First find the line containing "black 1x6 brick" in the data, then set it down exactly along with every line after it, through the last.

##### Provided material #####

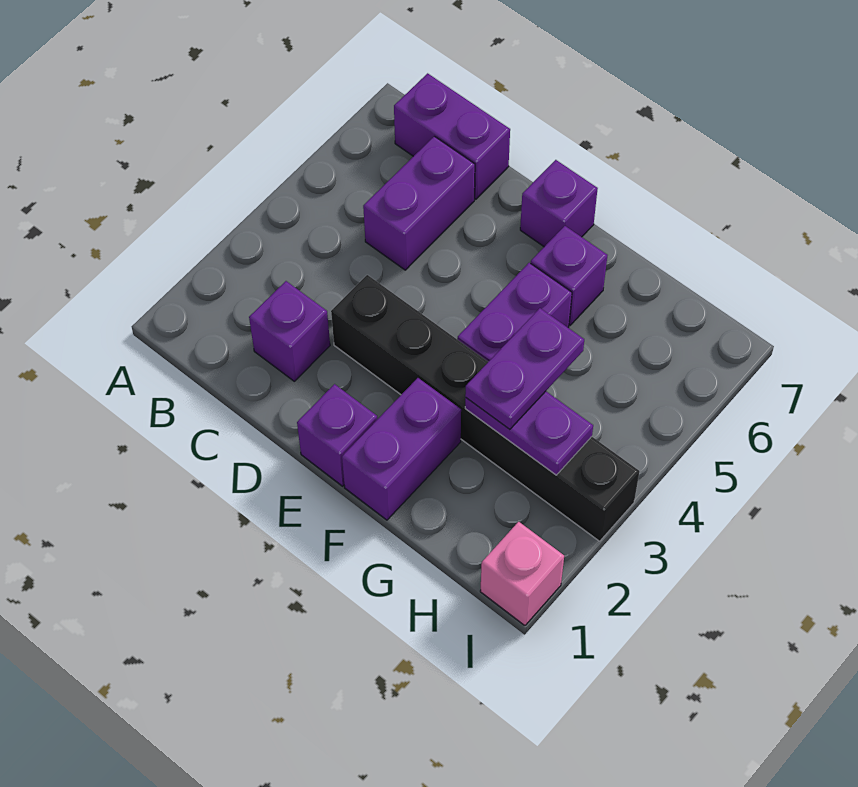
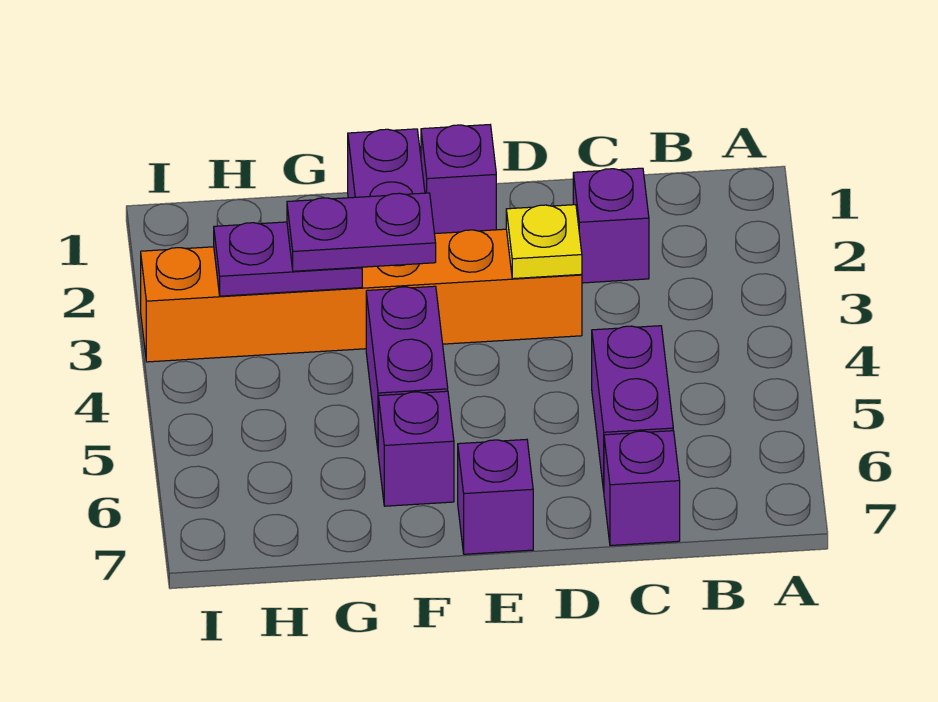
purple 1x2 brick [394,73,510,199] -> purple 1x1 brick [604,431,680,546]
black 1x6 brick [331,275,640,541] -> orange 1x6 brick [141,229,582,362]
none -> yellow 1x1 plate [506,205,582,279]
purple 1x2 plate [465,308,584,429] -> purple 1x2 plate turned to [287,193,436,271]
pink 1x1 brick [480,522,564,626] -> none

#####

# Solution below
black 1x6 brick [331,275,640,541] -> orange 1x6 brick [141,229,582,362]
none -> yellow 1x1 plate [506,205,582,279]
purple 1x2 plate [465,308,584,429] -> purple 1x2 plate turned to [287,193,436,271]
pink 1x1 brick [480,522,564,626] -> none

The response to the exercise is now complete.